* **What you need to do**: Return the line containing "(368, 421) = (638, 262): none" and every line after it through the end of the entries below, with no other lines.

[Stored entries]
+-------+

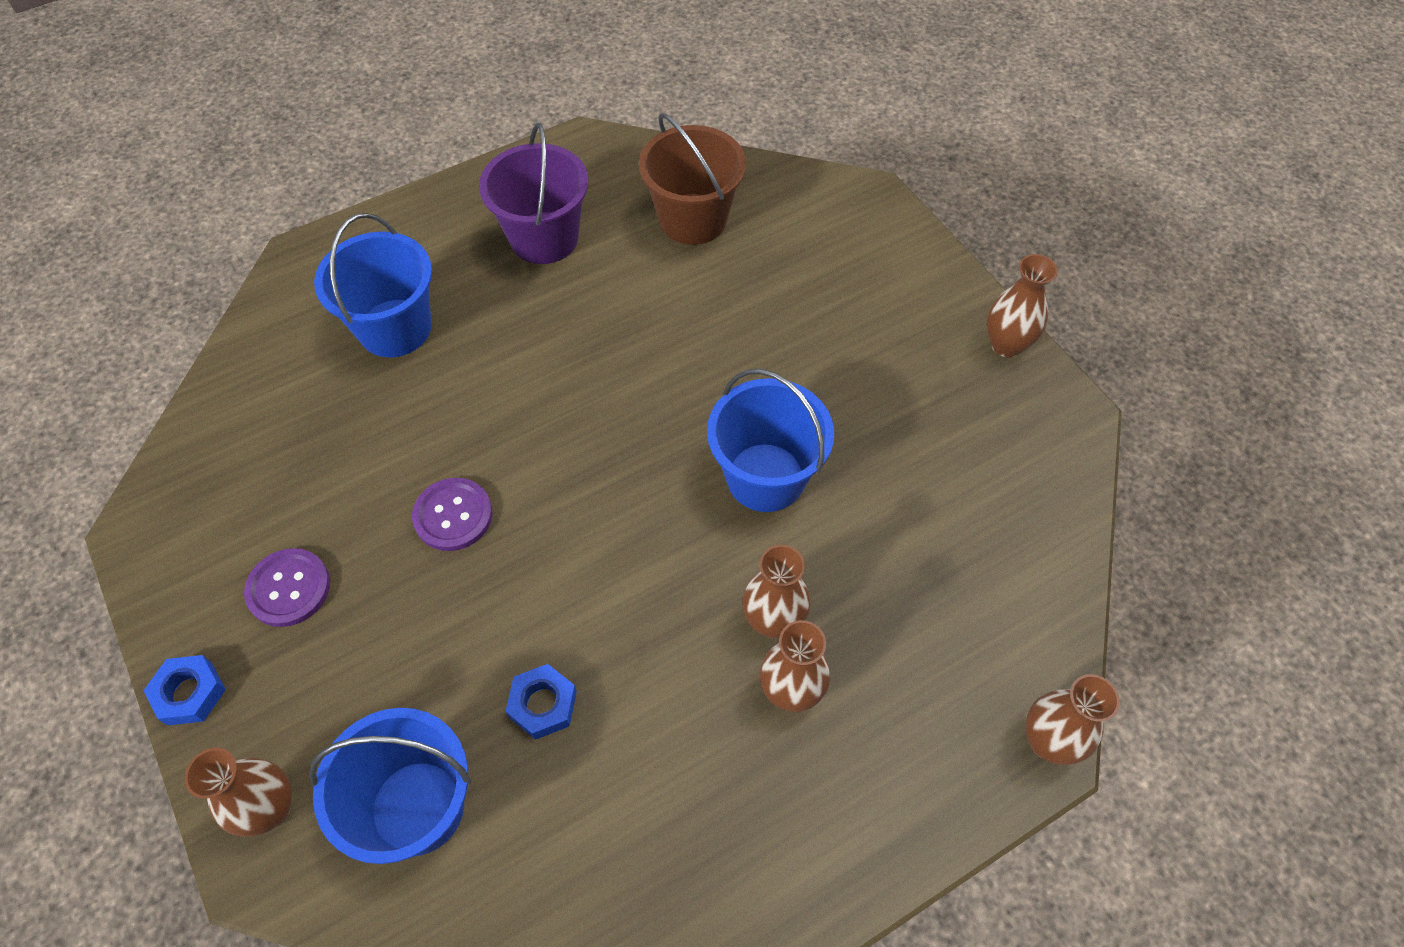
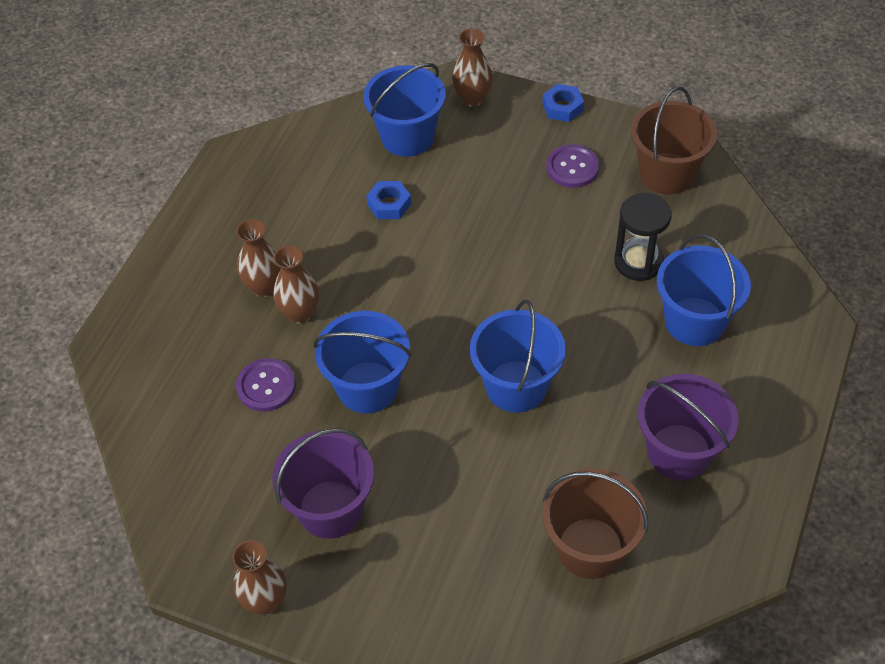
camera: 145 degrees right, 5 degrees down
(209, 500) = (667, 173): none -> brown bucket
(368, 421) = (638, 262): none -> black hourglass
(453, 515) = (529, 249): purple button -> purple button (266, 386)
(620, 380) = (516, 386): none -> blue bucket
(892, 383) = (330, 509): none -> purple bucket
(1048, 741) = (105, 350): brown vase -> none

+-------+

* **Written answer**:
(368, 421) = (638, 262): none -> black hourglass
(453, 515) = (529, 249): purple button -> purple button (266, 386)
(620, 380) = (516, 386): none -> blue bucket
(892, 383) = (330, 509): none -> purple bucket
(1048, 741) = (105, 350): brown vase -> none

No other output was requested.